*** Opening of DATA SUPPLIED ***

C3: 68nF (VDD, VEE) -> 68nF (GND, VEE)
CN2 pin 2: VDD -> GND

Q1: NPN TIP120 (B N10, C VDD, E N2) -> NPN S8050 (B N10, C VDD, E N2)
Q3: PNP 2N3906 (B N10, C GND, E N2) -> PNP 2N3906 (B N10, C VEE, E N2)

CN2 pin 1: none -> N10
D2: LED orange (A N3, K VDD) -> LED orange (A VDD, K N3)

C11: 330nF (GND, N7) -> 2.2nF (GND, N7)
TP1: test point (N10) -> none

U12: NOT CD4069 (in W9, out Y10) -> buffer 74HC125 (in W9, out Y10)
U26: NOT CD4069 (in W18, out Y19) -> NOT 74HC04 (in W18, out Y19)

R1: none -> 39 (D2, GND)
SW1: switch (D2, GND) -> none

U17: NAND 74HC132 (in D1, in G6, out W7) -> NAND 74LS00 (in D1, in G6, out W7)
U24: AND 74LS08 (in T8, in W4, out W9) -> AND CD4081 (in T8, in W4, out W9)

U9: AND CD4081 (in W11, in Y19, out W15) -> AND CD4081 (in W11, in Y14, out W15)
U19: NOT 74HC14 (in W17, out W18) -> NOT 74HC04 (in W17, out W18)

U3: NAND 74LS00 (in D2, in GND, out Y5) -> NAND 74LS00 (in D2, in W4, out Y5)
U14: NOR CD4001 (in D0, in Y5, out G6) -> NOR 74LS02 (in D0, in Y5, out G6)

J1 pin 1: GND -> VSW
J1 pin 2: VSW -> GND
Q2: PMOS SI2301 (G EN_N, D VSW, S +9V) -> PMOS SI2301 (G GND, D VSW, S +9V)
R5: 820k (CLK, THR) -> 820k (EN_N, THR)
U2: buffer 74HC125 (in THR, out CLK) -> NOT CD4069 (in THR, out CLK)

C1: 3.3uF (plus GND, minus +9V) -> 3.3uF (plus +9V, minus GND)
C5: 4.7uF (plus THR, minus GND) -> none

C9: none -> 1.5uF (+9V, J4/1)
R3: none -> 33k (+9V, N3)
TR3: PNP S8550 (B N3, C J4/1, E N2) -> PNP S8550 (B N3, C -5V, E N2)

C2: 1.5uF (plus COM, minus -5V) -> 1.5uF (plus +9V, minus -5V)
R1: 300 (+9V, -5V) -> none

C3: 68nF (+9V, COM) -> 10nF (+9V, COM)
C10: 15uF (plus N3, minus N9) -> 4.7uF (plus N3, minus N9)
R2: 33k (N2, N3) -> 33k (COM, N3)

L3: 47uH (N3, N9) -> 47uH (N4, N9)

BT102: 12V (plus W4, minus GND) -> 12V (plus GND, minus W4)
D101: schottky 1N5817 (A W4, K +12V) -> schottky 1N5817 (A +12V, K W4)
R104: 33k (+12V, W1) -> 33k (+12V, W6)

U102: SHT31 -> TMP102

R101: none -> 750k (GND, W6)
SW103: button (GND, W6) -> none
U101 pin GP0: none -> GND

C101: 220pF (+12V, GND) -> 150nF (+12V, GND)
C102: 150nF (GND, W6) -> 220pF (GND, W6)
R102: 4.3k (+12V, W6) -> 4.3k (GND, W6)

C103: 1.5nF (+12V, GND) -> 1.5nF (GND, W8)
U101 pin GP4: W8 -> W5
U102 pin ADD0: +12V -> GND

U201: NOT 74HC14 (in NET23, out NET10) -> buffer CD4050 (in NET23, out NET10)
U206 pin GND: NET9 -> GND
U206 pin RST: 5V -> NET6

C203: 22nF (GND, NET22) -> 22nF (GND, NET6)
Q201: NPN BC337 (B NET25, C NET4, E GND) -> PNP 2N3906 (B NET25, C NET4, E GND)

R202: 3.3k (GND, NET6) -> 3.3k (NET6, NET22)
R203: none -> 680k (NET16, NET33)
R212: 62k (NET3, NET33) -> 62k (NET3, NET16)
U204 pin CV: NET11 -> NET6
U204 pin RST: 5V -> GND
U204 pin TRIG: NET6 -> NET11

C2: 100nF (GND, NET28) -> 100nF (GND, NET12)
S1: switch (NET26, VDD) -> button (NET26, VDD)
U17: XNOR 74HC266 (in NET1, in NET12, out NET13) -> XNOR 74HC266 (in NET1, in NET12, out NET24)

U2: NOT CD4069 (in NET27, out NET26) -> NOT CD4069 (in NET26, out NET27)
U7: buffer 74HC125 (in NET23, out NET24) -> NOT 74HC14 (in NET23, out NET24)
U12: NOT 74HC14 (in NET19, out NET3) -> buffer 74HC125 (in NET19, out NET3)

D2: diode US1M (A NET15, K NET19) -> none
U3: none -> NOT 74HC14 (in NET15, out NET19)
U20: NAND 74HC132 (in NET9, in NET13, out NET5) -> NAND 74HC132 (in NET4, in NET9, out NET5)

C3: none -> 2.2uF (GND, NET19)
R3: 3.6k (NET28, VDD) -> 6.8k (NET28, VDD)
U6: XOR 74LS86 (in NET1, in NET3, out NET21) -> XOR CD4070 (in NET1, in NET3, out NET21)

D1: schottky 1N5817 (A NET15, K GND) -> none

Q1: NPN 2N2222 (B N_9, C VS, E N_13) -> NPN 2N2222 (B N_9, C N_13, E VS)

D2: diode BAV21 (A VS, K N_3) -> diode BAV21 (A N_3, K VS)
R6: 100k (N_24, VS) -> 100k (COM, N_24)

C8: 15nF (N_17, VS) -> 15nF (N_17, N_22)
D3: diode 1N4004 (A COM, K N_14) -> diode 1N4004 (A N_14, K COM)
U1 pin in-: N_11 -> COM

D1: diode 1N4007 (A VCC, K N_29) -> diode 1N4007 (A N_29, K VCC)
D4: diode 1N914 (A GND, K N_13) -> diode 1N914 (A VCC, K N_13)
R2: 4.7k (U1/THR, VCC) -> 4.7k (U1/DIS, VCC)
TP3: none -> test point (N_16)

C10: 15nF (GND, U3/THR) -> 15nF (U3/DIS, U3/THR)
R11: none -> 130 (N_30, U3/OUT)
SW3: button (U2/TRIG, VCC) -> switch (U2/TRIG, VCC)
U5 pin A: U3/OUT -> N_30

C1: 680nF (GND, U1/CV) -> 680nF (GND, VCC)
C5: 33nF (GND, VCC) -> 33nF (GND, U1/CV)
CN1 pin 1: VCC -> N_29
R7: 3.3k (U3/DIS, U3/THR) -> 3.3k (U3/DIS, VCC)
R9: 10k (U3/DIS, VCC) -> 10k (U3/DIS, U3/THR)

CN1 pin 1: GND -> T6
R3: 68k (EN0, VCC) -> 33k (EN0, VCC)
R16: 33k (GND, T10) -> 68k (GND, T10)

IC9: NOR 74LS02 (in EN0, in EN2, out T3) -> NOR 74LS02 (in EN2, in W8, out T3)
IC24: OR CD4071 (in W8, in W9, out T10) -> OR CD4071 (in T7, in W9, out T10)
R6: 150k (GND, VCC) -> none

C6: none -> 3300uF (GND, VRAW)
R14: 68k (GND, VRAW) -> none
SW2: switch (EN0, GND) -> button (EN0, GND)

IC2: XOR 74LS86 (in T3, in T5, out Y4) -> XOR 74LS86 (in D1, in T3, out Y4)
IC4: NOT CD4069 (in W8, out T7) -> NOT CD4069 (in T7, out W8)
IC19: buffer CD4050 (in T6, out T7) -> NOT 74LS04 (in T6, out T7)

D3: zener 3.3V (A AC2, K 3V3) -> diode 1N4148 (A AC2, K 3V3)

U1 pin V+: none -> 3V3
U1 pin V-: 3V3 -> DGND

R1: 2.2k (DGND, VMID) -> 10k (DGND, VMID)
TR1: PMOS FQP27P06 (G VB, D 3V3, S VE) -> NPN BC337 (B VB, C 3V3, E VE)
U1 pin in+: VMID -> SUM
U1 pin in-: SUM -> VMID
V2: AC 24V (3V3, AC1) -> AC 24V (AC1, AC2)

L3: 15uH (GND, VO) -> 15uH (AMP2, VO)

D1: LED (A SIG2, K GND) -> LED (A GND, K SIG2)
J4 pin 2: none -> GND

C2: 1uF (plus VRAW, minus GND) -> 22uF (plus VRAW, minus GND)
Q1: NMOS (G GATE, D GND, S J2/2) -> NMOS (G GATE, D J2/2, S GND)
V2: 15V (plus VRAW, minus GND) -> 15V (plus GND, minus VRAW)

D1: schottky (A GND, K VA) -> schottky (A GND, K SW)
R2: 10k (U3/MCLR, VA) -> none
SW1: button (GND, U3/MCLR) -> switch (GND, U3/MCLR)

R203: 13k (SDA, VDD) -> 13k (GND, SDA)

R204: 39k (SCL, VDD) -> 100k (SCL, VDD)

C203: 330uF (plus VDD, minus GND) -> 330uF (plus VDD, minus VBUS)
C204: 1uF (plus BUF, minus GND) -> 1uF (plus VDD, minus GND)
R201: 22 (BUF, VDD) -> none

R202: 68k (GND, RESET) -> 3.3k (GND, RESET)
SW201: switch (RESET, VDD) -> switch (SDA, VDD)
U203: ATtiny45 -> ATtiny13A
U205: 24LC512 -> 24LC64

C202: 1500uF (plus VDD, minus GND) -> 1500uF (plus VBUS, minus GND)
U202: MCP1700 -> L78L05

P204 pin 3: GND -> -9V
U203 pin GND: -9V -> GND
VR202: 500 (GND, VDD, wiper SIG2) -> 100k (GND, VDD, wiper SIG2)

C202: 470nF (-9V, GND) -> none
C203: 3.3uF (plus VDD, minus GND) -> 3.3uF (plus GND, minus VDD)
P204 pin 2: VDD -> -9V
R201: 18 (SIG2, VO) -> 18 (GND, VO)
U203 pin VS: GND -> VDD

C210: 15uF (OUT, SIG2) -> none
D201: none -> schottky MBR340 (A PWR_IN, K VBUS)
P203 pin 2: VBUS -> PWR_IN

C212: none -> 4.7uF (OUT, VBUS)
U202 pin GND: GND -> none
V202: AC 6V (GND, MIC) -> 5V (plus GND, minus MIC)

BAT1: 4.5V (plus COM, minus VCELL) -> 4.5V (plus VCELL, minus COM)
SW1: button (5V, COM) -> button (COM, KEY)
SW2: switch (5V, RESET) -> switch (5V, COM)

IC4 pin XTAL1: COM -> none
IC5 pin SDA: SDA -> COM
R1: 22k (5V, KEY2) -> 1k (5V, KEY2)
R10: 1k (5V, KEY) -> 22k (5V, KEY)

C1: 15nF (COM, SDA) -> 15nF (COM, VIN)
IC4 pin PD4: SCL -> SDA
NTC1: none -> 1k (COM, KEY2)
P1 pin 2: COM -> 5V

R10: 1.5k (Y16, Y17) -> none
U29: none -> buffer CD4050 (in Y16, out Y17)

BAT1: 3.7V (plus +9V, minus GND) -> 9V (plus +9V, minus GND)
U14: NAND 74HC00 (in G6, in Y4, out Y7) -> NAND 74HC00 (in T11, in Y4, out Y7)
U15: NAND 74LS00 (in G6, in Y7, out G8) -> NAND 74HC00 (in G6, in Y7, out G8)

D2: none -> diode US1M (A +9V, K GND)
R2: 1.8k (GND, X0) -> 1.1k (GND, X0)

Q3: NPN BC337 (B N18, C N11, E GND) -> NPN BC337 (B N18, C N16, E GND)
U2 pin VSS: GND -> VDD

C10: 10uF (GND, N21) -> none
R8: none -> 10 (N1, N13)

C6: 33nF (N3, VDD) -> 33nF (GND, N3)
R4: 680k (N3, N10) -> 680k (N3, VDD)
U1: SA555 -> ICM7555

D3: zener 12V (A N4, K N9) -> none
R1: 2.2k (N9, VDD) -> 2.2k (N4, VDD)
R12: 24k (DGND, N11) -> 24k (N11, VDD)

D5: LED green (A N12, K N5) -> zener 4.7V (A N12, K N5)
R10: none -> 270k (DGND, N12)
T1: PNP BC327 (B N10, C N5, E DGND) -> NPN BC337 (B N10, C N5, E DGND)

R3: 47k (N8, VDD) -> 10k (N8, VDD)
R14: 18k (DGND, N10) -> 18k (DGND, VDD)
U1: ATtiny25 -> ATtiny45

*** Close of DATA SUPPLIED ***

#### [WHAT THIS TASK INVOLVES]
Up to and including the line with "U12: NOT CD4069", reproduce the material above exactly as it appears, starting from its first line.

#### [EXERCISE OUTPUT]
C3: 68nF (VDD, VEE) -> 68nF (GND, VEE)
CN2 pin 2: VDD -> GND

Q1: NPN TIP120 (B N10, C VDD, E N2) -> NPN S8050 (B N10, C VDD, E N2)
Q3: PNP 2N3906 (B N10, C GND, E N2) -> PNP 2N3906 (B N10, C VEE, E N2)

CN2 pin 1: none -> N10
D2: LED orange (A N3, K VDD) -> LED orange (A VDD, K N3)

C11: 330nF (GND, N7) -> 2.2nF (GND, N7)
TP1: test point (N10) -> none

U12: NOT CD4069 (in W9, out Y10) -> buffer 74HC125 (in W9, out Y10)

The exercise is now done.